◆ **Directions for this task**
Go through the entries below and return every line that contains "move".

◆ **Given records**
....

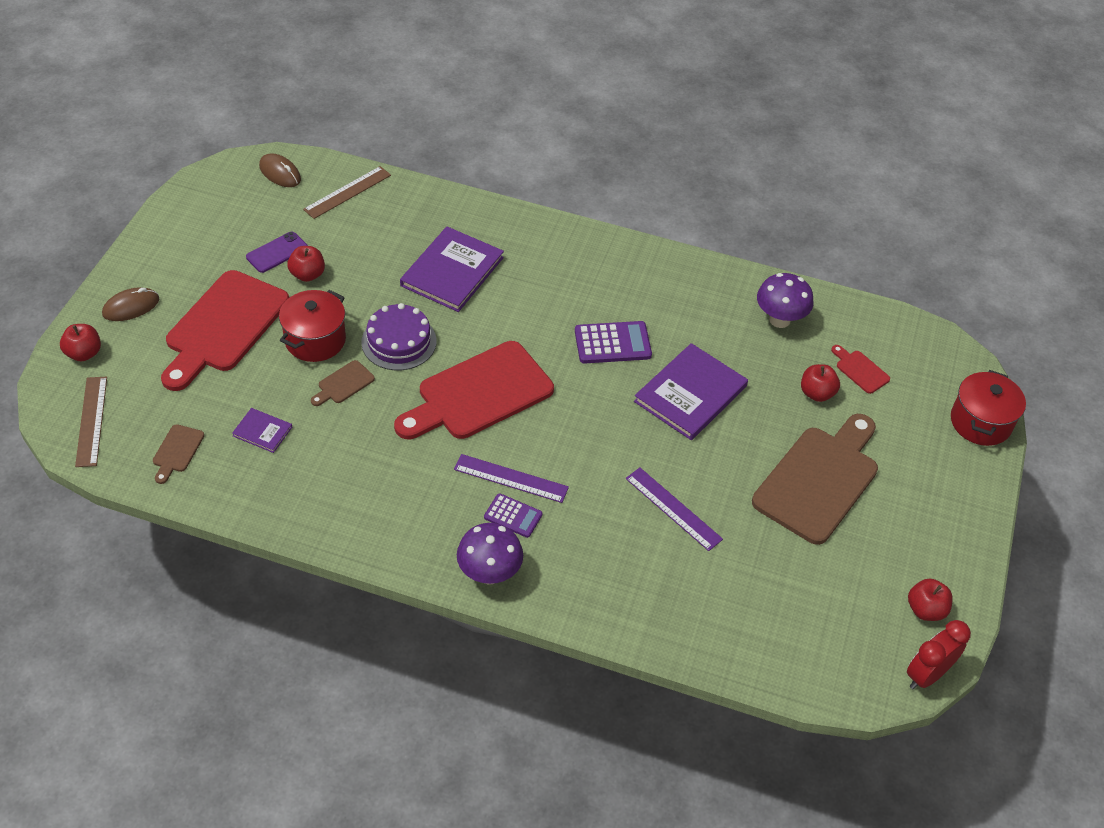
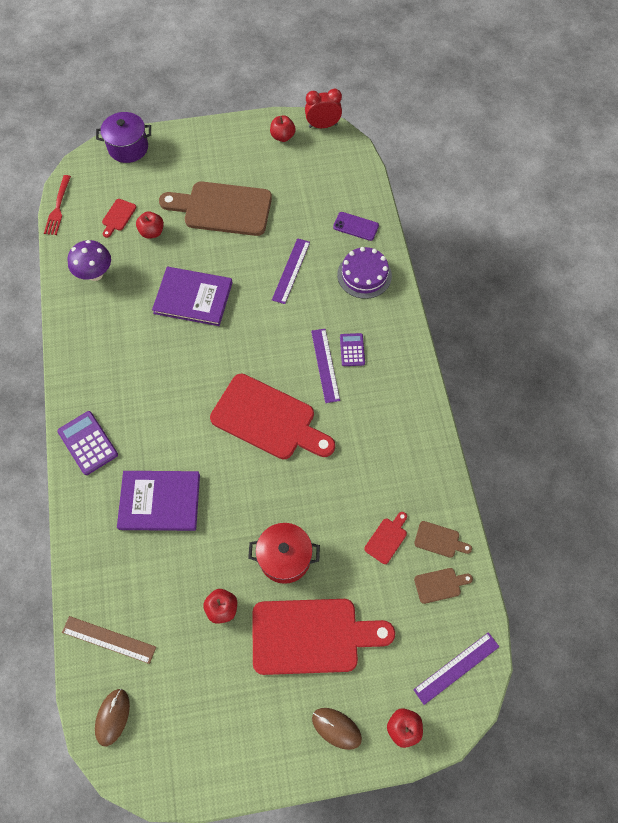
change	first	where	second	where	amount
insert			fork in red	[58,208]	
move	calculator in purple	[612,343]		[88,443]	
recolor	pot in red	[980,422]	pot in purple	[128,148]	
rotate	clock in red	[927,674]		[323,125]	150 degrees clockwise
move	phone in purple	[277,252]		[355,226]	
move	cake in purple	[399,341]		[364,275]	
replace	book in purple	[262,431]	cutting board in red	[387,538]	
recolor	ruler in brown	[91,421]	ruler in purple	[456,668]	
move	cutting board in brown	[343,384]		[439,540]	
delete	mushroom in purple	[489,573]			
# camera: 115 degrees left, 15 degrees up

....

◆ **Result for this exercise**
move	calculator in purple	[612,343]		[88,443]	
move	phone in purple	[277,252]		[355,226]	
move	cake in purple	[399,341]		[364,275]	
move	cutting board in brown	[343,384]		[439,540]	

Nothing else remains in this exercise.